▸ What is needed
The copy you produce must hold every record exactly, and none of the images.

Data extract section start

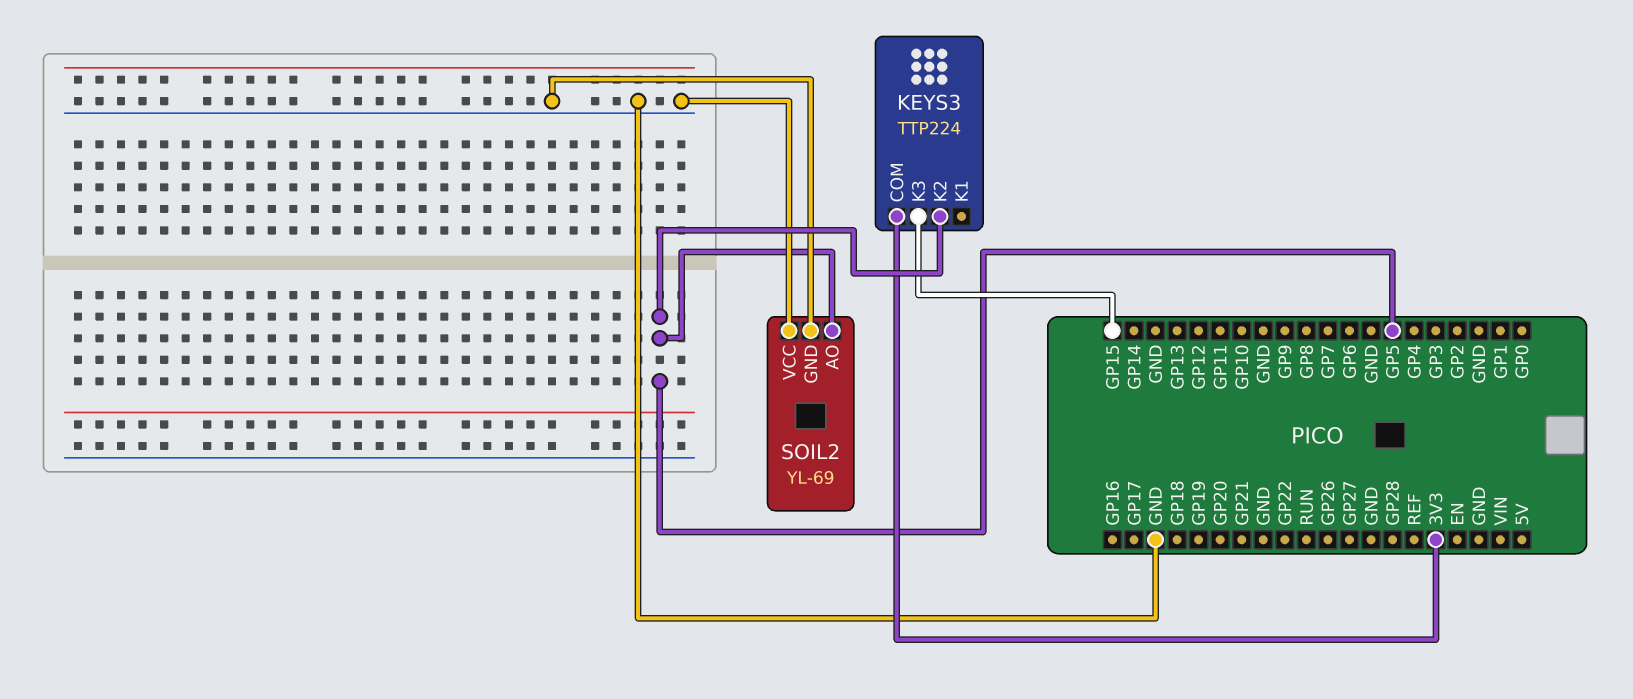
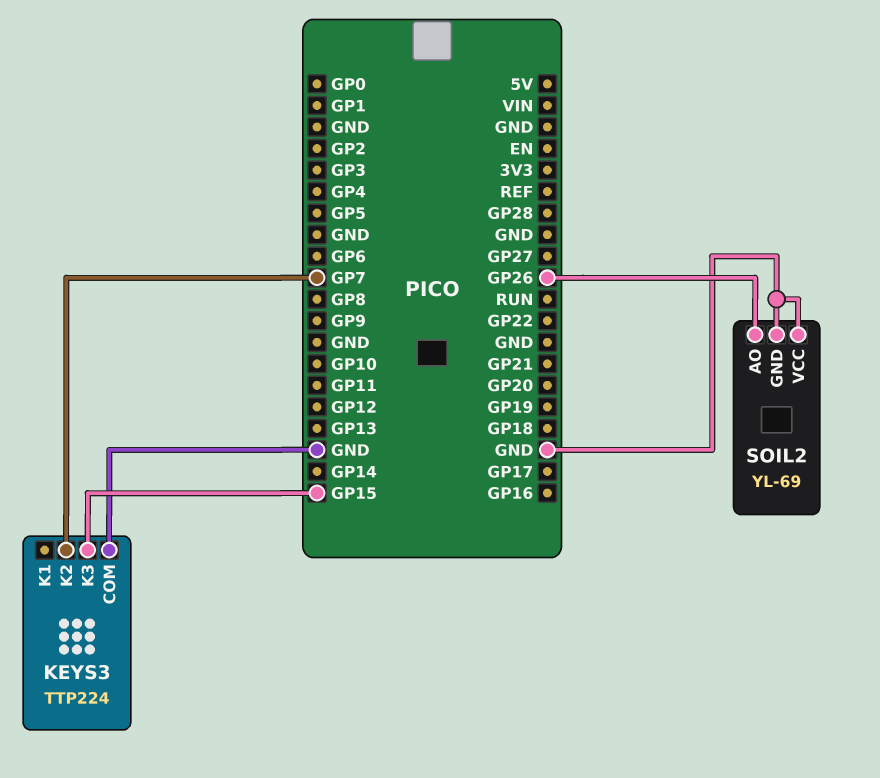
KEYS3 pin COM: 3V3 -> GND
KEYS3 pin K2: GP5 -> GP7
SOIL2 pin AO: GP5 -> GP26

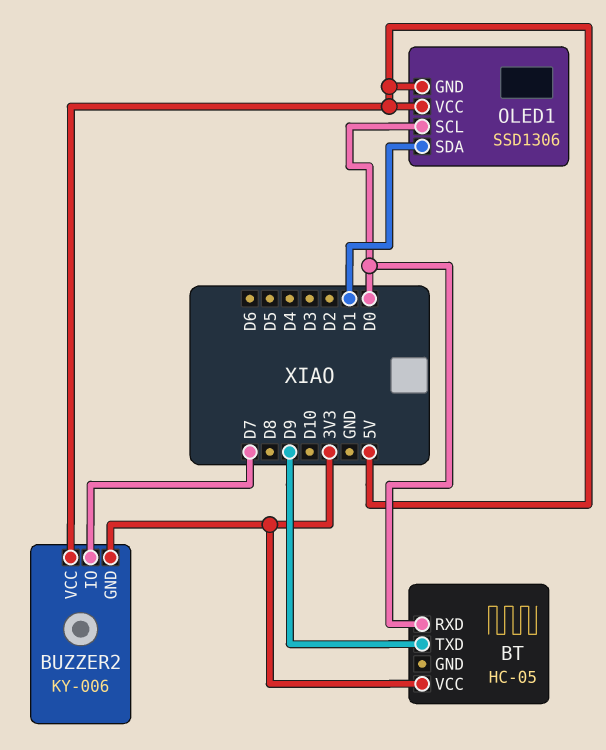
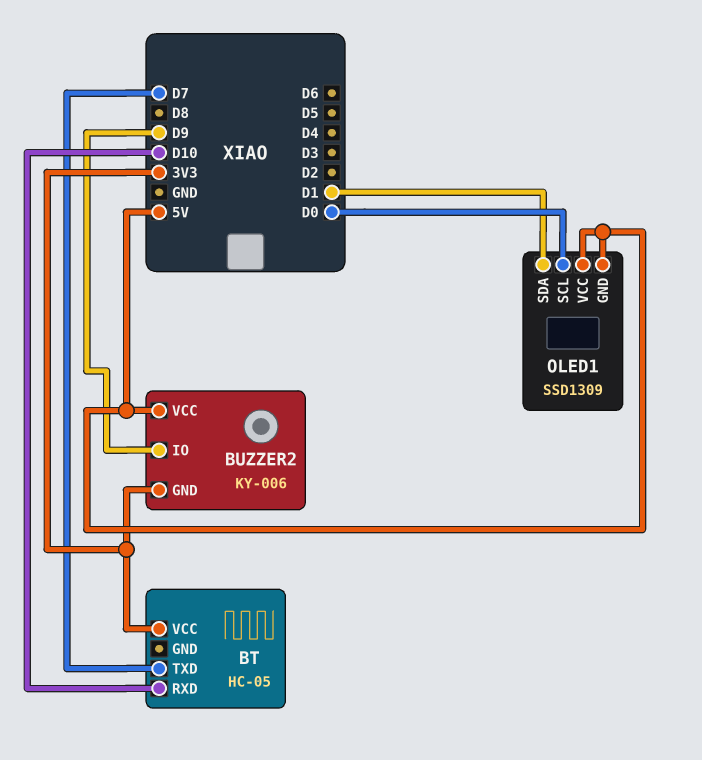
BT pin RXD: D0 -> D10
BT pin TXD: D9 -> D7
BUZZER2 pin IO: D7 -> D9
OLED1: SSD1306 -> SSD1309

Data extract section end

▸ Task response
KEYS3 pin COM: 3V3 -> GND
KEYS3 pin K2: GP5 -> GP7
SOIL2 pin AO: GP5 -> GP26

BT pin RXD: D0 -> D10
BT pin TXD: D9 -> D7
BUZZER2 pin IO: D7 -> D9
OLED1: SSD1306 -> SSD1309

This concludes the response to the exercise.